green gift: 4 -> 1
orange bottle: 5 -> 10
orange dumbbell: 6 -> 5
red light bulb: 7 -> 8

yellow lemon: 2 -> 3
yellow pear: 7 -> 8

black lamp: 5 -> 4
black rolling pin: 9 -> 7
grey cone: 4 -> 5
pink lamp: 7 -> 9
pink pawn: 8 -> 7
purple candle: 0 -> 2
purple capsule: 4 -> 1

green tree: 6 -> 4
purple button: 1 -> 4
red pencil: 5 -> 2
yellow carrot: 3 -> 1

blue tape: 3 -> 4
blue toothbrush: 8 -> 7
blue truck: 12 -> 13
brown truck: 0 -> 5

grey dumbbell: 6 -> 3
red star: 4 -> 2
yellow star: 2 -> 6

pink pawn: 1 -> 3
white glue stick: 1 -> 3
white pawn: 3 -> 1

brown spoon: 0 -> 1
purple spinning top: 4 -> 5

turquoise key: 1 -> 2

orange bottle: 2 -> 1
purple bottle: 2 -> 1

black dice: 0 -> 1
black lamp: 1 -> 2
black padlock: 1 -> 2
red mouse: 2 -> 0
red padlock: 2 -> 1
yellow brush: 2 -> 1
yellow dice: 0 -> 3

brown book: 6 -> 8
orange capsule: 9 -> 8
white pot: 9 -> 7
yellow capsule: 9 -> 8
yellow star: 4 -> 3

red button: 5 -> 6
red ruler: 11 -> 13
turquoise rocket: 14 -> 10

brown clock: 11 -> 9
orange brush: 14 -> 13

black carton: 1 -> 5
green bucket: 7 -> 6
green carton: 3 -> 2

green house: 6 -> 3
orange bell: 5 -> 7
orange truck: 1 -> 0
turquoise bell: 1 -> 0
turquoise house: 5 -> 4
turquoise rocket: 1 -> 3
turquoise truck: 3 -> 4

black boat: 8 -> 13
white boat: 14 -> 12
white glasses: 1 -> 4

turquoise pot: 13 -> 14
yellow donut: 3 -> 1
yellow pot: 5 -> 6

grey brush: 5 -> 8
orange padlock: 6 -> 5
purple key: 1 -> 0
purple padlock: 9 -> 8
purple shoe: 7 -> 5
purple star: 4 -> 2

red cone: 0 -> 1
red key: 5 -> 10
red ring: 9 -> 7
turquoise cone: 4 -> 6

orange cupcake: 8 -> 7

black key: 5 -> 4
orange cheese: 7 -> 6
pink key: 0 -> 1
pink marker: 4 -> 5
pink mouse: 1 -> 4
++++++++++++++++++++
ABOUT THIS TASK: Scan the listing above and identify each line holding the string "capsule"; copy every such line.

COMPLETED EXERCISE:
purple capsule: 4 -> 1
orange capsule: 9 -> 8
yellow capsule: 9 -> 8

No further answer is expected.